Stepwise shape edit descriptions:
______

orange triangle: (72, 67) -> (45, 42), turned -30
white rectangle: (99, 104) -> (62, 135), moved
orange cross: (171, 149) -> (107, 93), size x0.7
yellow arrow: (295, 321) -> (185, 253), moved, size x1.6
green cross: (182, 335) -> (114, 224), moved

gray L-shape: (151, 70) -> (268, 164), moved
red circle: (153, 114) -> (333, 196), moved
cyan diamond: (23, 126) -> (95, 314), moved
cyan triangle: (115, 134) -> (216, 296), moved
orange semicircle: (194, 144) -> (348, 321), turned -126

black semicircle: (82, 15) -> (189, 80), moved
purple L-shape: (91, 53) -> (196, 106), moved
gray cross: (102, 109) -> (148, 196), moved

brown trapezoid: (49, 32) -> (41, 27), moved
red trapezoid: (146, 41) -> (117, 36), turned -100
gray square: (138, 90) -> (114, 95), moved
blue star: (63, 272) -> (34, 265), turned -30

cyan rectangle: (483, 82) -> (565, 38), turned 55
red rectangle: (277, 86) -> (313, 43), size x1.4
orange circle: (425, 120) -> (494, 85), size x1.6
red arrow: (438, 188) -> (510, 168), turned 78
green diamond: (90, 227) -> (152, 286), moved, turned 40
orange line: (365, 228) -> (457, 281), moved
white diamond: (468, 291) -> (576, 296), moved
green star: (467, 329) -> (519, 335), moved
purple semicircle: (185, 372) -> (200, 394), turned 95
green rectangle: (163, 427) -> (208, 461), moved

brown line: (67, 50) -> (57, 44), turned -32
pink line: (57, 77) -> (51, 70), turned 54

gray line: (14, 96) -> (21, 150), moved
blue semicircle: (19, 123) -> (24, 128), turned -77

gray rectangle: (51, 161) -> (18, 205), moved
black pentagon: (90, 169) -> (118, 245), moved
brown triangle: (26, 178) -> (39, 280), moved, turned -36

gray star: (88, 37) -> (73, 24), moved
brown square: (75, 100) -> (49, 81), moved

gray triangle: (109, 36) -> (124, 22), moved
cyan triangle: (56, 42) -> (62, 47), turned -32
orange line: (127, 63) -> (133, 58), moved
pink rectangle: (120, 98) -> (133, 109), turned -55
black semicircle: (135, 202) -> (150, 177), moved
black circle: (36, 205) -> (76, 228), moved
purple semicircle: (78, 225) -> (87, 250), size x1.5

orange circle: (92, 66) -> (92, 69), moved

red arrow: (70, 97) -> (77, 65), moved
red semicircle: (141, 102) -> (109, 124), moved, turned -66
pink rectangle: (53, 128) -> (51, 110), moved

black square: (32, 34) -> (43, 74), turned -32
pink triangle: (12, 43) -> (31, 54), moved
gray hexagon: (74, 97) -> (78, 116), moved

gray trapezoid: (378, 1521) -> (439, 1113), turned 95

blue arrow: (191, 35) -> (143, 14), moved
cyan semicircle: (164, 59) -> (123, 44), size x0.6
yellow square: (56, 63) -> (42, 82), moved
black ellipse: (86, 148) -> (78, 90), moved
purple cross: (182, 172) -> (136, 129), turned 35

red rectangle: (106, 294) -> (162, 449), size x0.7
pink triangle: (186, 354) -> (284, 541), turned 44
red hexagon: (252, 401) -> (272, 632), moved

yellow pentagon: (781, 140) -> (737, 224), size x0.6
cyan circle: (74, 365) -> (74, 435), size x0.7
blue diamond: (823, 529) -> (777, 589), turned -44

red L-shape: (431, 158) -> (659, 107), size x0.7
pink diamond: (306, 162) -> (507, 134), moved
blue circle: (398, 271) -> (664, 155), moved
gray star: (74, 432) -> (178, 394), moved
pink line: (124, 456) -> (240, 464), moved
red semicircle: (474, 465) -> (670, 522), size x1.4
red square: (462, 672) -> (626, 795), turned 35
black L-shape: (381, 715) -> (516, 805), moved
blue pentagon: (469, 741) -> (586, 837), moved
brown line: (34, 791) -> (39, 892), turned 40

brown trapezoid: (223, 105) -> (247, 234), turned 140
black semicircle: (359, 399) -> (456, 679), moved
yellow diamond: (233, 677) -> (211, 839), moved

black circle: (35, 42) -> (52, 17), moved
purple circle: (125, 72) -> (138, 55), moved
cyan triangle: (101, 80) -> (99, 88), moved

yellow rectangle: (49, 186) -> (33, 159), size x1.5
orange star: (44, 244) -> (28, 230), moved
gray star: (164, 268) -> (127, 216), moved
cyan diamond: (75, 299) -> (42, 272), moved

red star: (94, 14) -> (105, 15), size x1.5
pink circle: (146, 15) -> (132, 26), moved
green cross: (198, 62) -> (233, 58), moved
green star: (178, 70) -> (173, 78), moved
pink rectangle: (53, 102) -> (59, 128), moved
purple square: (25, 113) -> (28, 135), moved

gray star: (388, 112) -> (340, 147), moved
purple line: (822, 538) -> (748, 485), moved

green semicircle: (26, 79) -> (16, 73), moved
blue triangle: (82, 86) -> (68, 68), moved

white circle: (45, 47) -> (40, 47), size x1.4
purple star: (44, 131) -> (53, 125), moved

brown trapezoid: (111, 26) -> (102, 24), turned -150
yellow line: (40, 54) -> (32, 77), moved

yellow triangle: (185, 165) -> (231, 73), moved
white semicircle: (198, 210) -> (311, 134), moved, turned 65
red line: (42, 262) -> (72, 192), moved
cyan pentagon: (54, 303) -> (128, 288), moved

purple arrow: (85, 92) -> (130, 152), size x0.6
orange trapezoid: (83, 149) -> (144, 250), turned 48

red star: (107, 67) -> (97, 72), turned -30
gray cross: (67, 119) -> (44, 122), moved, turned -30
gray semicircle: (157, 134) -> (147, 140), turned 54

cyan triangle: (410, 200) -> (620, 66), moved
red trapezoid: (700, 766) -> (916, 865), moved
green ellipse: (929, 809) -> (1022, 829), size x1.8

______

Number of lines in the records above holding the word "pink": state it and nothing else.

9